Task statement » Would you transcribe each of the entries exactly, with nothing added or dropped?

_ _ _

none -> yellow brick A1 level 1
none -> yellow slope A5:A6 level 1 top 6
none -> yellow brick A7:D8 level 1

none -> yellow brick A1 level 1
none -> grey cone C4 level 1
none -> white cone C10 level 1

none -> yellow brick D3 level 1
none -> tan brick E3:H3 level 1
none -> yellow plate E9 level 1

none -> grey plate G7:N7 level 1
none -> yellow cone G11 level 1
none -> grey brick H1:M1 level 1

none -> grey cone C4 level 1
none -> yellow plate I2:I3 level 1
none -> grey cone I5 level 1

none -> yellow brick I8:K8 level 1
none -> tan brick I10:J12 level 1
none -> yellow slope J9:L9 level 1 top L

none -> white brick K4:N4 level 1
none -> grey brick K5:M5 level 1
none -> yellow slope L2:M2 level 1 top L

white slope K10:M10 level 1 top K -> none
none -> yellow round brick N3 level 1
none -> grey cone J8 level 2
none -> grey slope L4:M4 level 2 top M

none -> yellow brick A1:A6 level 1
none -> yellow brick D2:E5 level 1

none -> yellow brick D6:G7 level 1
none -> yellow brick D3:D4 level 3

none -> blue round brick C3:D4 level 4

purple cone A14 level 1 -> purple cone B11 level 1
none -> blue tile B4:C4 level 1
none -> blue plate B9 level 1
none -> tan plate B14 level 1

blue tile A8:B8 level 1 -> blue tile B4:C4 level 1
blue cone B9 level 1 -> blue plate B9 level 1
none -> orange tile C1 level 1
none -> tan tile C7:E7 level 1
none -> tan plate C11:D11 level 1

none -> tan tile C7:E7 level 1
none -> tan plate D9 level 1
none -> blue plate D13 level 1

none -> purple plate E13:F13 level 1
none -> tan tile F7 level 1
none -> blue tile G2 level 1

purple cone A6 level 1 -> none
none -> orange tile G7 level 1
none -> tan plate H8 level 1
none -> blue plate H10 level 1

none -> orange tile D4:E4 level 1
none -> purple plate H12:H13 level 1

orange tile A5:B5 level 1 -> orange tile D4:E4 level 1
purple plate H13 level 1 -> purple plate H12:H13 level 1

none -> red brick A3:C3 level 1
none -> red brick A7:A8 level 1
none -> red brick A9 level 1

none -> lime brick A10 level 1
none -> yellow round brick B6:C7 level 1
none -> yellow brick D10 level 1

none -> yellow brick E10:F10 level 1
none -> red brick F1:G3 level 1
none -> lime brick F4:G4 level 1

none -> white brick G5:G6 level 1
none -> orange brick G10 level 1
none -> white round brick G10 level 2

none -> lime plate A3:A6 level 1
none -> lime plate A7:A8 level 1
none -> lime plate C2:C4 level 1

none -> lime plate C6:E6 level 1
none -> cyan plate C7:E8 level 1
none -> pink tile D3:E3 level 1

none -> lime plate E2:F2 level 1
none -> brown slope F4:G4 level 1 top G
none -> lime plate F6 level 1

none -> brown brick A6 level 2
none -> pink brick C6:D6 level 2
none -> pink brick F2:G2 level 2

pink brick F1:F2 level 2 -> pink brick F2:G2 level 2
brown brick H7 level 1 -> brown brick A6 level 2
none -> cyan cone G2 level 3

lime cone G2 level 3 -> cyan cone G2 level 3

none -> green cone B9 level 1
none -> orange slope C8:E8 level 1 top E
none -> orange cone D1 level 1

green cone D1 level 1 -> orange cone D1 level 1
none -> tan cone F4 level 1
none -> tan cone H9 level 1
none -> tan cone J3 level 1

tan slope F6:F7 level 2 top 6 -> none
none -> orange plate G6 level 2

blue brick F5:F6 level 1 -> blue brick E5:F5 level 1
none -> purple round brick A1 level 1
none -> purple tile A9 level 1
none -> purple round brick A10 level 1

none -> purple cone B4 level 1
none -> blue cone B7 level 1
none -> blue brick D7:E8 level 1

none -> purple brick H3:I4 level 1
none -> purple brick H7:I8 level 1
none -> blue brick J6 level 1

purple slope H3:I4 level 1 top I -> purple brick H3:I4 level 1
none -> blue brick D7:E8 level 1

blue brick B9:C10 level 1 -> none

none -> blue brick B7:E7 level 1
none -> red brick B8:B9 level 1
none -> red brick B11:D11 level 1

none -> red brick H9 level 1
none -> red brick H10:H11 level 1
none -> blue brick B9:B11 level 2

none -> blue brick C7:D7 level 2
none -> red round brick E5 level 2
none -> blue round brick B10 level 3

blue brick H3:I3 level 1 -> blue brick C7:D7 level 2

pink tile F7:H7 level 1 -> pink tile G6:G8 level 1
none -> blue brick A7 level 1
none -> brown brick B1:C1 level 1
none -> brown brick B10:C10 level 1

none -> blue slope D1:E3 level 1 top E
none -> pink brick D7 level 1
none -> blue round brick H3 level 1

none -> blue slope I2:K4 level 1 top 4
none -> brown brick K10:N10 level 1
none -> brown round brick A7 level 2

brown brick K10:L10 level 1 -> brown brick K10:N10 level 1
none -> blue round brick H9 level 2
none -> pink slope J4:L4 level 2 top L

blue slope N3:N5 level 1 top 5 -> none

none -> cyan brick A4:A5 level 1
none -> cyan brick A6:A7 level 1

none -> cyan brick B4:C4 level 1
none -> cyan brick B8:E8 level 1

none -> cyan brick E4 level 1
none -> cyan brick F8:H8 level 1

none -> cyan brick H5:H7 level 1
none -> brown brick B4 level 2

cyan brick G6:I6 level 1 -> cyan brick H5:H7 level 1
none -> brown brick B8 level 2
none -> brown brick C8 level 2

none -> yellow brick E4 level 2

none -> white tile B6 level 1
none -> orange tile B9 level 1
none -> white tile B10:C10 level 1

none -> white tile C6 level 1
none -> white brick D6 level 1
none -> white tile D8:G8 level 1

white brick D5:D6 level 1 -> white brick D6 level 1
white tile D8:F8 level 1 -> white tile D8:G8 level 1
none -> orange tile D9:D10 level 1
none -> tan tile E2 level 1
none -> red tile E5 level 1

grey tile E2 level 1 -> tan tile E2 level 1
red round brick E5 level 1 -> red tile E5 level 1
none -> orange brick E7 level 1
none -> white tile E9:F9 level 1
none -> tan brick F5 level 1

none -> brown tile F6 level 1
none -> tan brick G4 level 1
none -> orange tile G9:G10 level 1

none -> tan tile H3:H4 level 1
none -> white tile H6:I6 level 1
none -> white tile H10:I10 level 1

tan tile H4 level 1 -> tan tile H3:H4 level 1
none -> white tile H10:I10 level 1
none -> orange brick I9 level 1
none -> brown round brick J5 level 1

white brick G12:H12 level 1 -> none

_ _ _

Exercise result »
none -> yellow brick A1 level 1
none -> yellow slope A5:A6 level 1 top 6
none -> yellow brick A7:D8 level 1

none -> yellow brick A1 level 1
none -> grey cone C4 level 1
none -> white cone C10 level 1

none -> yellow brick D3 level 1
none -> tan brick E3:H3 level 1
none -> yellow plate E9 level 1

none -> grey plate G7:N7 level 1
none -> yellow cone G11 level 1
none -> grey brick H1:M1 level 1

none -> grey cone C4 level 1
none -> yellow plate I2:I3 level 1
none -> grey cone I5 level 1

none -> yellow brick I8:K8 level 1
none -> tan brick I10:J12 level 1
none -> yellow slope J9:L9 level 1 top L

none -> white brick K4:N4 level 1
none -> grey brick K5:M5 level 1
none -> yellow slope L2:M2 level 1 top L

white slope K10:M10 level 1 top K -> none
none -> yellow round brick N3 level 1
none -> grey cone J8 level 2
none -> grey slope L4:M4 level 2 top M

none -> yellow brick A1:A6 level 1
none -> yellow brick D2:E5 level 1

none -> yellow brick D6:G7 level 1
none -> yellow brick D3:D4 level 3

none -> blue round brick C3:D4 level 4

purple cone A14 level 1 -> purple cone B11 level 1
none -> blue tile B4:C4 level 1
none -> blue plate B9 level 1
none -> tan plate B14 level 1

blue tile A8:B8 level 1 -> blue tile B4:C4 level 1
blue cone B9 level 1 -> blue plate B9 level 1
none -> orange tile C1 level 1
none -> tan tile C7:E7 level 1
none -> tan plate C11:D11 level 1

none -> tan tile C7:E7 level 1
none -> tan plate D9 level 1
none -> blue plate D13 level 1

none -> purple plate E13:F13 level 1
none -> tan tile F7 level 1
none -> blue tile G2 level 1

purple cone A6 level 1 -> none
none -> orange tile G7 level 1
none -> tan plate H8 level 1
none -> blue plate H10 level 1

none -> orange tile D4:E4 level 1
none -> purple plate H12:H13 level 1

orange tile A5:B5 level 1 -> orange tile D4:E4 level 1
purple plate H13 level 1 -> purple plate H12:H13 level 1

none -> red brick A3:C3 level 1
none -> red brick A7:A8 level 1
none -> red brick A9 level 1

none -> lime brick A10 level 1
none -> yellow round brick B6:C7 level 1
none -> yellow brick D10 level 1

none -> yellow brick E10:F10 level 1
none -> red brick F1:G3 level 1
none -> lime brick F4:G4 level 1

none -> white brick G5:G6 level 1
none -> orange brick G10 level 1
none -> white round brick G10 level 2

none -> lime plate A3:A6 level 1
none -> lime plate A7:A8 level 1
none -> lime plate C2:C4 level 1

none -> lime plate C6:E6 level 1
none -> cyan plate C7:E8 level 1
none -> pink tile D3:E3 level 1

none -> lime plate E2:F2 level 1
none -> brown slope F4:G4 level 1 top G
none -> lime plate F6 level 1

none -> brown brick A6 level 2
none -> pink brick C6:D6 level 2
none -> pink brick F2:G2 level 2

pink brick F1:F2 level 2 -> pink brick F2:G2 level 2
brown brick H7 level 1 -> brown brick A6 level 2
none -> cyan cone G2 level 3

lime cone G2 level 3 -> cyan cone G2 level 3

none -> green cone B9 level 1
none -> orange slope C8:E8 level 1 top E
none -> orange cone D1 level 1

green cone D1 level 1 -> orange cone D1 level 1
none -> tan cone F4 level 1
none -> tan cone H9 level 1
none -> tan cone J3 level 1

tan slope F6:F7 level 2 top 6 -> none
none -> orange plate G6 level 2

blue brick F5:F6 level 1 -> blue brick E5:F5 level 1
none -> purple round brick A1 level 1
none -> purple tile A9 level 1
none -> purple round brick A10 level 1

none -> purple cone B4 level 1
none -> blue cone B7 level 1
none -> blue brick D7:E8 level 1

none -> purple brick H3:I4 level 1
none -> purple brick H7:I8 level 1
none -> blue brick J6 level 1

purple slope H3:I4 level 1 top I -> purple brick H3:I4 level 1
none -> blue brick D7:E8 level 1

blue brick B9:C10 level 1 -> none

none -> blue brick B7:E7 level 1
none -> red brick B8:B9 level 1
none -> red brick B11:D11 level 1

none -> red brick H9 level 1
none -> red brick H10:H11 level 1
none -> blue brick B9:B11 level 2

none -> blue brick C7:D7 level 2
none -> red round brick E5 level 2
none -> blue round brick B10 level 3

blue brick H3:I3 level 1 -> blue brick C7:D7 level 2

pink tile F7:H7 level 1 -> pink tile G6:G8 level 1
none -> blue brick A7 level 1
none -> brown brick B1:C1 level 1
none -> brown brick B10:C10 level 1

none -> blue slope D1:E3 level 1 top E
none -> pink brick D7 level 1
none -> blue round brick H3 level 1

none -> blue slope I2:K4 level 1 top 4
none -> brown brick K10:N10 level 1
none -> brown round brick A7 level 2

brown brick K10:L10 level 1 -> brown brick K10:N10 level 1
none -> blue round brick H9 level 2
none -> pink slope J4:L4 level 2 top L

blue slope N3:N5 level 1 top 5 -> none

none -> cyan brick A4:A5 level 1
none -> cyan brick A6:A7 level 1

none -> cyan brick B4:C4 level 1
none -> cyan brick B8:E8 level 1

none -> cyan brick E4 level 1
none -> cyan brick F8:H8 level 1

none -> cyan brick H5:H7 level 1
none -> brown brick B4 level 2

cyan brick G6:I6 level 1 -> cyan brick H5:H7 level 1
none -> brown brick B8 level 2
none -> brown brick C8 level 2

none -> yellow brick E4 level 2

none -> white tile B6 level 1
none -> orange tile B9 level 1
none -> white tile B10:C10 level 1

none -> white tile C6 level 1
none -> white brick D6 level 1
none -> white tile D8:G8 level 1

white brick D5:D6 level 1 -> white brick D6 level 1
white tile D8:F8 level 1 -> white tile D8:G8 level 1
none -> orange tile D9:D10 level 1
none -> tan tile E2 level 1
none -> red tile E5 level 1

grey tile E2 level 1 -> tan tile E2 level 1
red round brick E5 level 1 -> red tile E5 level 1
none -> orange brick E7 level 1
none -> white tile E9:F9 level 1
none -> tan brick F5 level 1

none -> brown tile F6 level 1
none -> tan brick G4 level 1
none -> orange tile G9:G10 level 1

none -> tan tile H3:H4 level 1
none -> white tile H6:I6 level 1
none -> white tile H10:I10 level 1

tan tile H4 level 1 -> tan tile H3:H4 level 1
none -> white tile H10:I10 level 1
none -> orange brick I9 level 1
none -> brown round brick J5 level 1

white brick G12:H12 level 1 -> none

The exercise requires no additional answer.